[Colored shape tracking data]

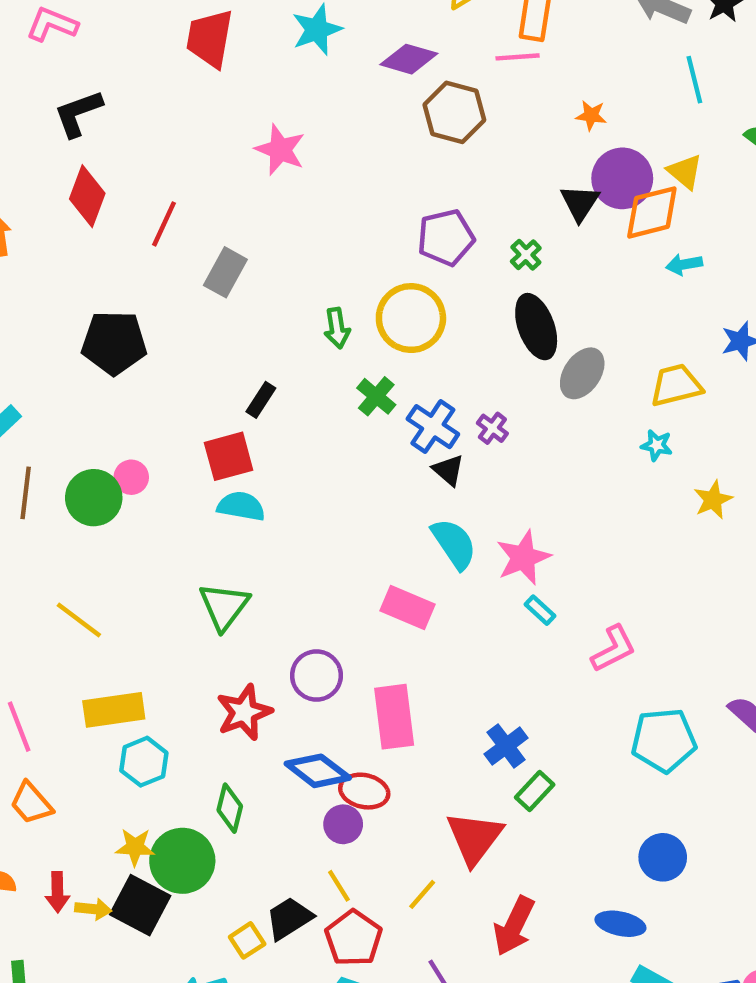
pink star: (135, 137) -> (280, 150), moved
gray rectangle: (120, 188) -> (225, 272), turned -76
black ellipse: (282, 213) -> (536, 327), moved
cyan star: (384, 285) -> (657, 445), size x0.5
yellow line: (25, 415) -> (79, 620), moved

==

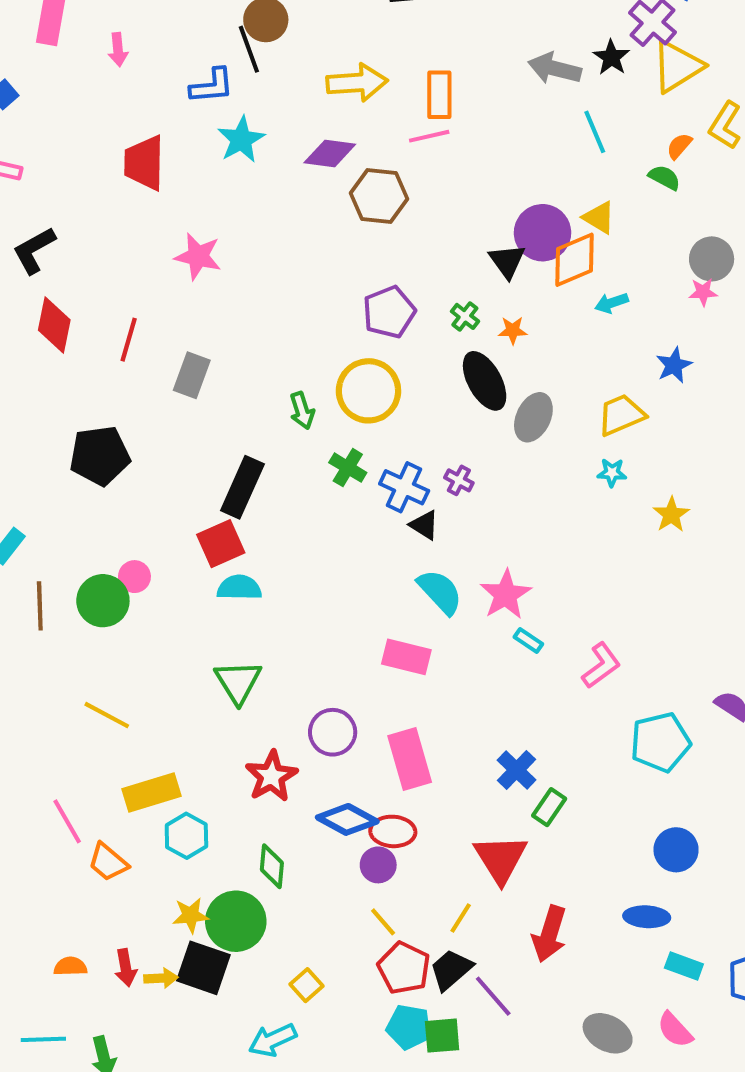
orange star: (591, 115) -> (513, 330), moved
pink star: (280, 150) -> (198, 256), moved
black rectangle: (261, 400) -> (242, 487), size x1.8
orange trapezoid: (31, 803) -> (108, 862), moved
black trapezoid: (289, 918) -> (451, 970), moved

- **Work to complete**
Your answer should consist of the lines above that hold the word "pink".

- **Answer space**
pink star: (135, 137) -> (280, 150), moved
pink star: (280, 150) -> (198, 256), moved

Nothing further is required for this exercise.